Object matching data
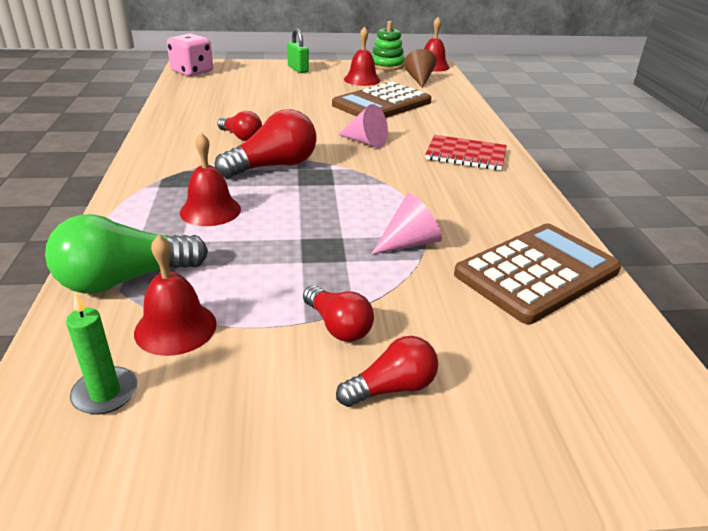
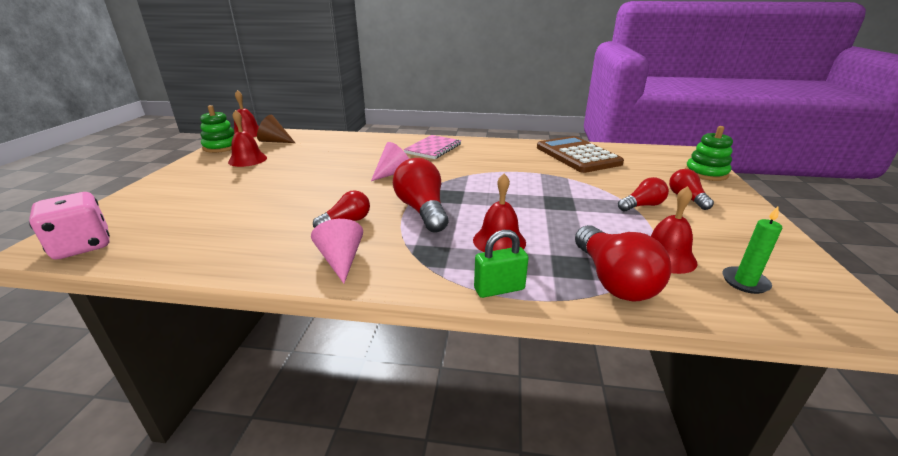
camera: 75 degrees left, 5 degrees down
green light bulb [45,214,208,293] -> red light bulb [575,225,671,301]
green padlock [287,29,309,73] -> green padlock moved to [474,230,529,298]
brown calculator [332,81,431,118] -> none
pink cone [371,193,442,255] -> pink cone moved to [311,219,363,284]
red notebook [425,135,507,170] -> pink notebook [403,135,461,159]
none -> green stacking toy [685,126,733,181]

**EXERCISE INSTRUCTIONS**
When a line in the data above contains the string "moved", copy that line.

**COMPLETED EXERCISE**
green padlock [287,29,309,73] -> green padlock moved to [474,230,529,298]
pink cone [371,193,442,255] -> pink cone moved to [311,219,363,284]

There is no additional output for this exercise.